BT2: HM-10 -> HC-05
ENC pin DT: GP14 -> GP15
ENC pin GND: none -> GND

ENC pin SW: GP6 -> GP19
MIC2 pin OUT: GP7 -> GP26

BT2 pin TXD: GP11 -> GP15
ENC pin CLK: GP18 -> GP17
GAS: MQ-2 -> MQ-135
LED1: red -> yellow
━━━━━━━━
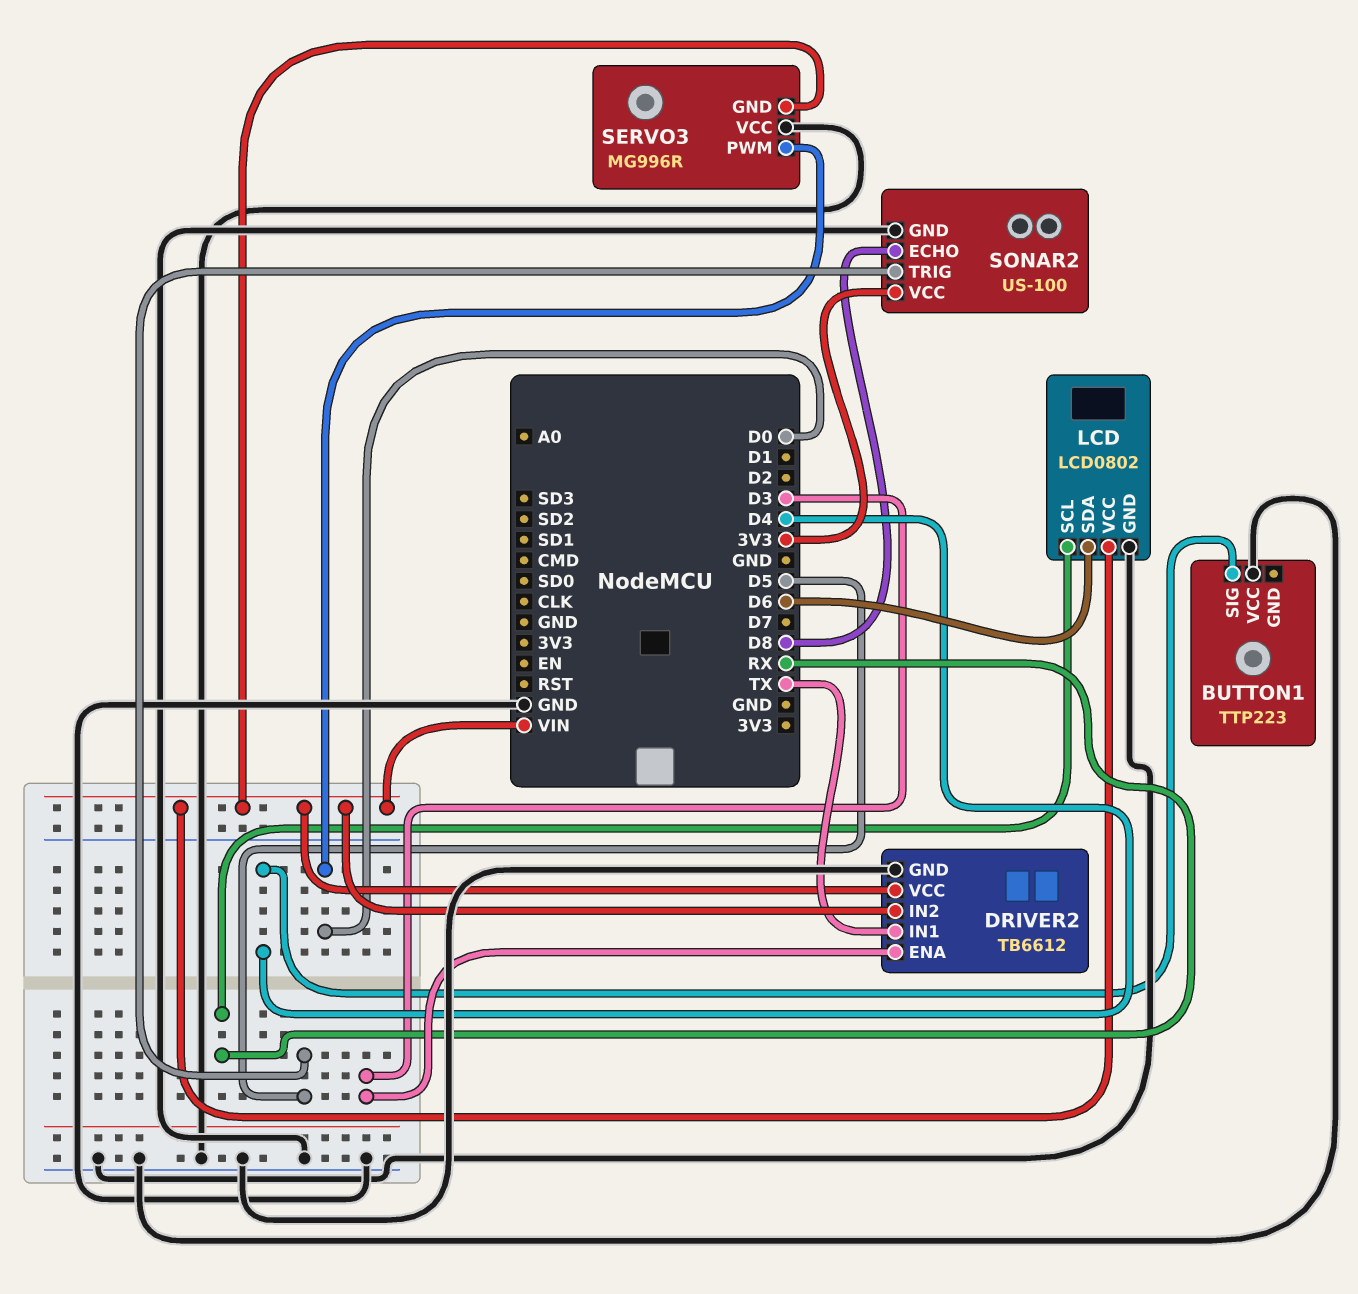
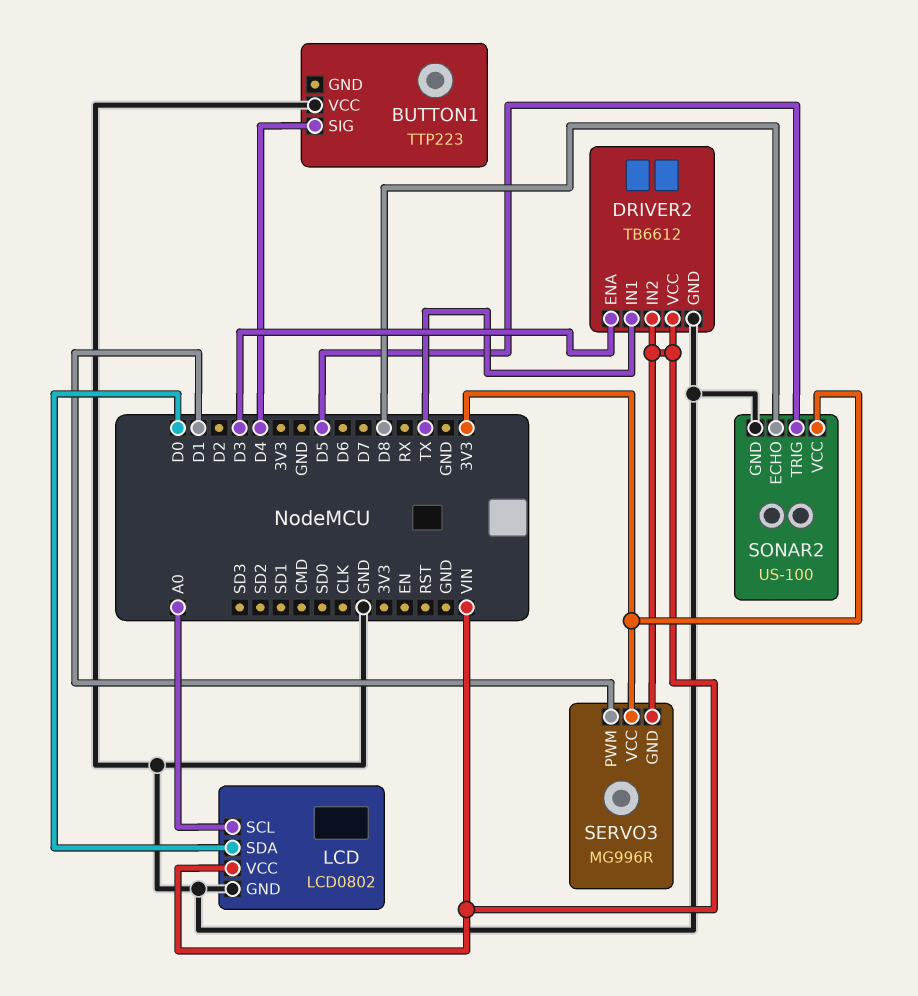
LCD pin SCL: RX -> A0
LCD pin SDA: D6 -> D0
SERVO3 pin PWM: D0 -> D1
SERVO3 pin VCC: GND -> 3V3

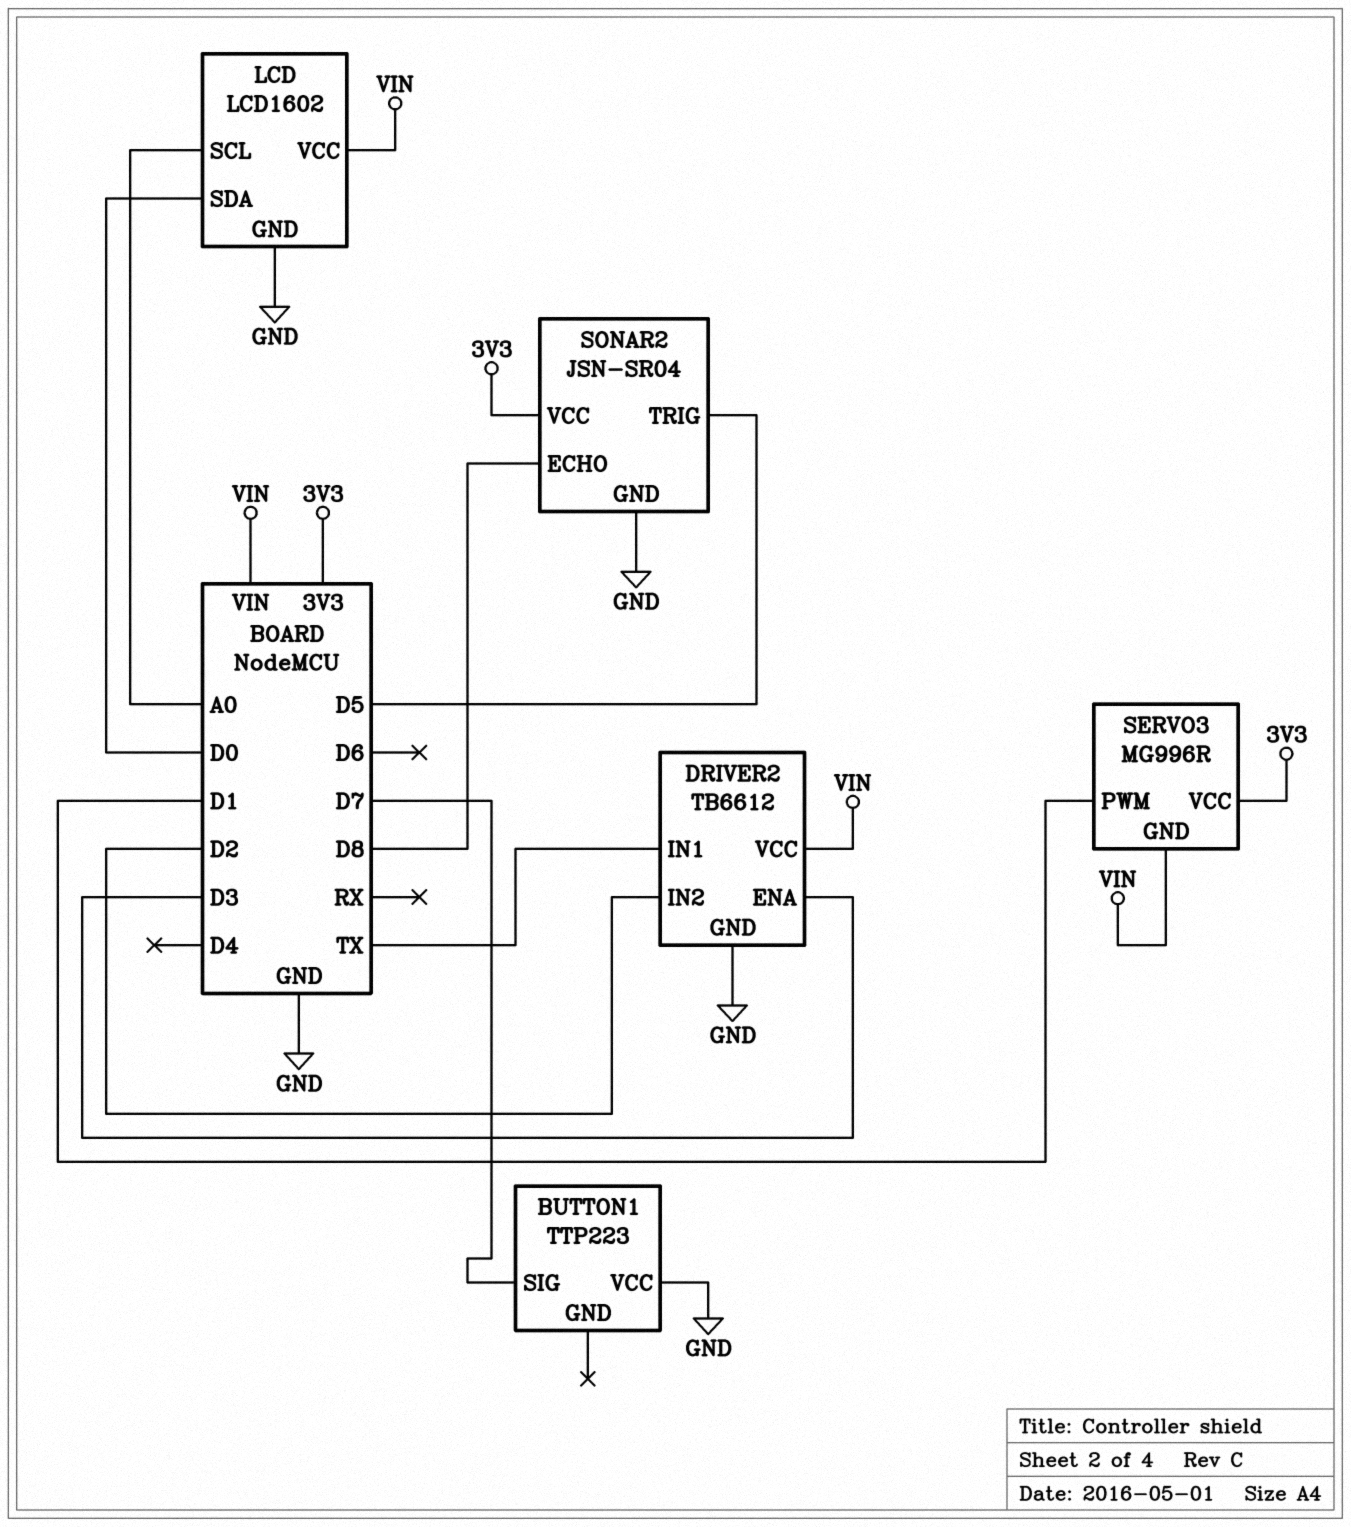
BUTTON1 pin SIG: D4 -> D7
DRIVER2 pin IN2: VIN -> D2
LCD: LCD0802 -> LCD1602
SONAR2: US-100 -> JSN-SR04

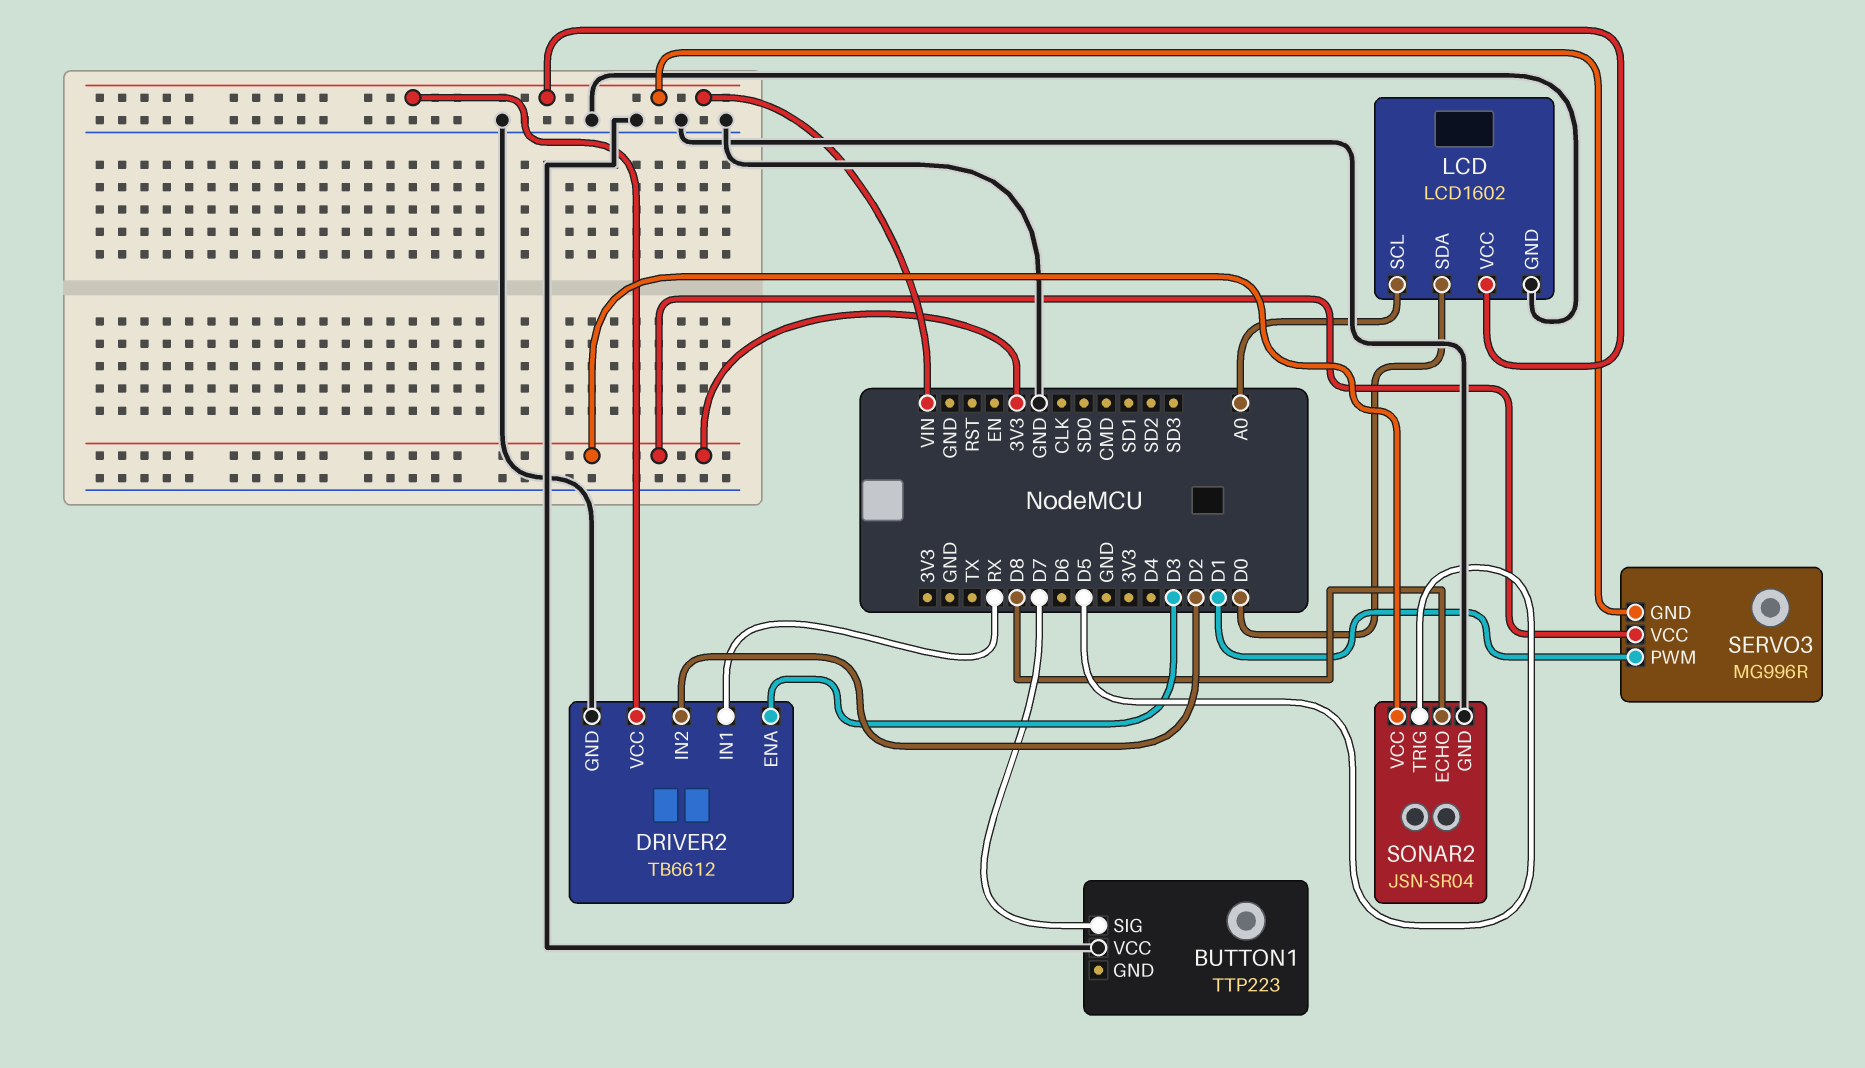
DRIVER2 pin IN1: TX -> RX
━━━━━━━━
> Assigned task: In the entries above, find the line with "BUTTON1 pin SIG: D4 -> D7" and the line with "DRIVER2 pin IN1: TX -> RX". Return exactly those lines and all the ones between them, pictures excluded.

> Result:
BUTTON1 pin SIG: D4 -> D7
DRIVER2 pin IN2: VIN -> D2
LCD: LCD0802 -> LCD1602
SONAR2: US-100 -> JSN-SR04

DRIVER2 pin IN1: TX -> RX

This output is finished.